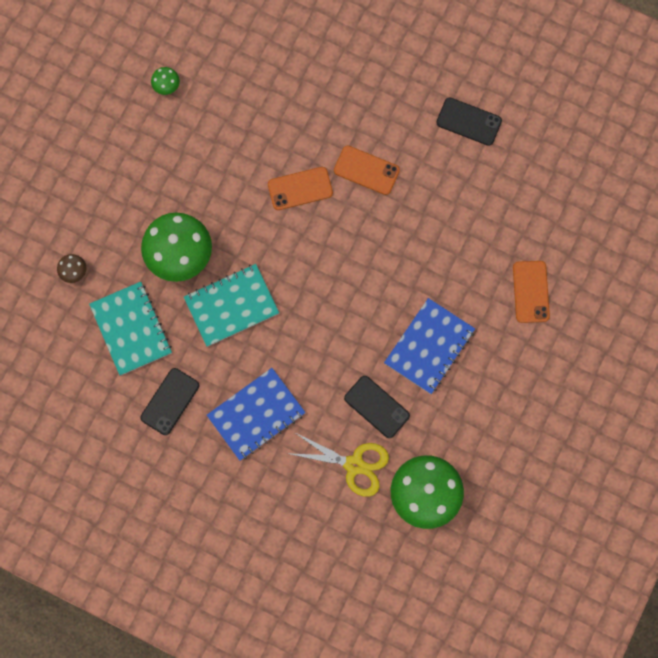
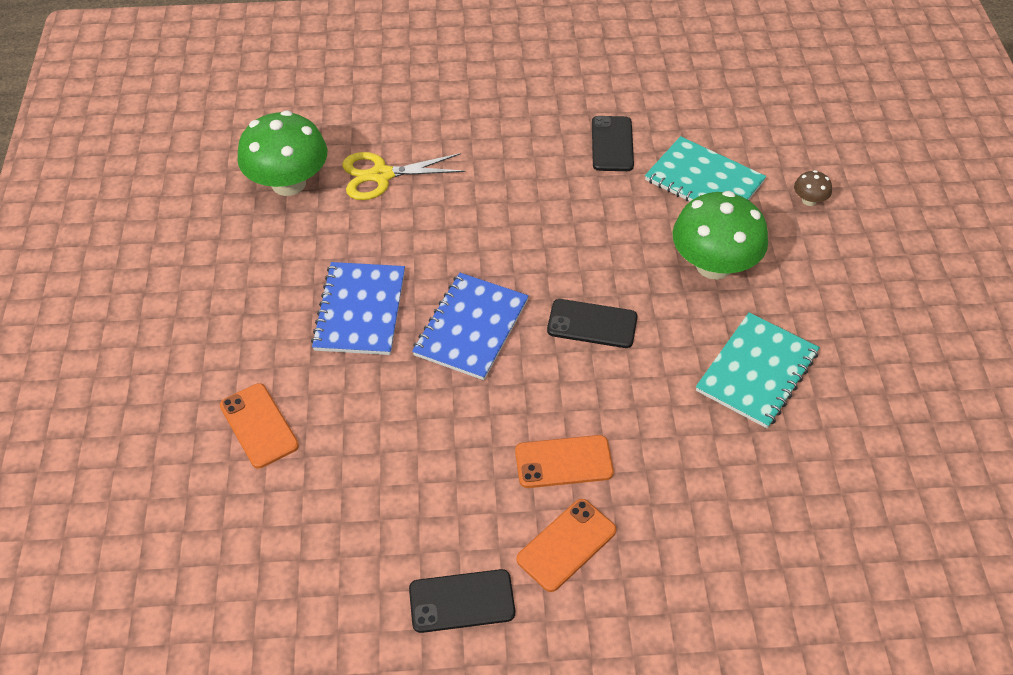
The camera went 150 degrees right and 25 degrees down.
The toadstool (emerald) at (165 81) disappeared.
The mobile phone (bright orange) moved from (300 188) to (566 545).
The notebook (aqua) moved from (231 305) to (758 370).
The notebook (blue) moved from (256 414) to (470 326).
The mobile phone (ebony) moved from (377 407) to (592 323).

+-------+

PROBLEM REQUIREMENTS: Output consists of exactly the lines from the one containing "The notebook (aqua)" to the end of the records above, retyped without change and with nothing extra.

ANSWER TO THE PROBLEM:
The notebook (aqua) moved from (231 305) to (758 370).
The notebook (blue) moved from (256 414) to (470 326).
The mobile phone (ebony) moved from (377 407) to (592 323).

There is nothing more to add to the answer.